[Data provided — start]

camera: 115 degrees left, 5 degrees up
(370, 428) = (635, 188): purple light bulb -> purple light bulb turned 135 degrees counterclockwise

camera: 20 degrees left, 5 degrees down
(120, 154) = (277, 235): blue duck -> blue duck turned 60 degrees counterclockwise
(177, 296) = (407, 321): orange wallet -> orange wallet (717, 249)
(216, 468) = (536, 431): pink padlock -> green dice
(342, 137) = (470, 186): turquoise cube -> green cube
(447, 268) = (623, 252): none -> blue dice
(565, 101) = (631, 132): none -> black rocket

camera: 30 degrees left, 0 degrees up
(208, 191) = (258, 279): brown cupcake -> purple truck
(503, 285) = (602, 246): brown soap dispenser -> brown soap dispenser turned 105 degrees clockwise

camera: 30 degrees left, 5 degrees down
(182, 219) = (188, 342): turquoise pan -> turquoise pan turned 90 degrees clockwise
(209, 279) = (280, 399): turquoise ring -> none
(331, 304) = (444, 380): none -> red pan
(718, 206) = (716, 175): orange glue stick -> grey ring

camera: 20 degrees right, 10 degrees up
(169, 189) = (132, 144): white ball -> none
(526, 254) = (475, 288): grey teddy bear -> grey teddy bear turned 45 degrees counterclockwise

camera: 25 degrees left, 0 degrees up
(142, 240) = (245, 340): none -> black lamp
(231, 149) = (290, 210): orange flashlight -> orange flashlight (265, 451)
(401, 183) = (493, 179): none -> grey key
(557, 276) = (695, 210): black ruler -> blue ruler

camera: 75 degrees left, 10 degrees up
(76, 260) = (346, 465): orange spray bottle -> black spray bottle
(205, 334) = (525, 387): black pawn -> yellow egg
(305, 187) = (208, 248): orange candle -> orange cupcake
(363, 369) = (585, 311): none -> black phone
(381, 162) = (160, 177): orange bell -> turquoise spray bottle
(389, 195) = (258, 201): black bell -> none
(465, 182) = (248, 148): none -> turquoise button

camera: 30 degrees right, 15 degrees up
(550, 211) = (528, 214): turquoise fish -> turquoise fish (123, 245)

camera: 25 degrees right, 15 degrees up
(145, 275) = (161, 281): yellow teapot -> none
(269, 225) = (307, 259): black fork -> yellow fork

[Data provided — finish]

▸ Exercise brief
Reproduce exactly, and with no other material, the lines between those holding "(120, 154) = (277, 235): blue" and "(305, 187) = (208, 248): orange", inclusive.

▸ Task answer
(120, 154) = (277, 235): blue duck -> blue duck turned 60 degrees counterclockwise
(177, 296) = (407, 321): orange wallet -> orange wallet (717, 249)
(216, 468) = (536, 431): pink padlock -> green dice
(342, 137) = (470, 186): turquoise cube -> green cube
(447, 268) = (623, 252): none -> blue dice
(565, 101) = (631, 132): none -> black rocket

camera: 30 degrees left, 0 degrees up
(208, 191) = (258, 279): brown cupcake -> purple truck
(503, 285) = (602, 246): brown soap dispenser -> brown soap dispenser turned 105 degrees clockwise

camera: 30 degrees left, 5 degrees down
(182, 219) = (188, 342): turquoise pan -> turquoise pan turned 90 degrees clockwise
(209, 279) = (280, 399): turquoise ring -> none
(331, 304) = (444, 380): none -> red pan
(718, 206) = (716, 175): orange glue stick -> grey ring

camera: 20 degrees right, 10 degrees up
(169, 189) = (132, 144): white ball -> none
(526, 254) = (475, 288): grey teddy bear -> grey teddy bear turned 45 degrees counterclockwise

camera: 25 degrees left, 0 degrees up
(142, 240) = (245, 340): none -> black lamp
(231, 149) = (290, 210): orange flashlight -> orange flashlight (265, 451)
(401, 183) = (493, 179): none -> grey key
(557, 276) = (695, 210): black ruler -> blue ruler

camera: 75 degrees left, 10 degrees up
(76, 260) = (346, 465): orange spray bottle -> black spray bottle
(205, 334) = (525, 387): black pawn -> yellow egg
(305, 187) = (208, 248): orange candle -> orange cupcake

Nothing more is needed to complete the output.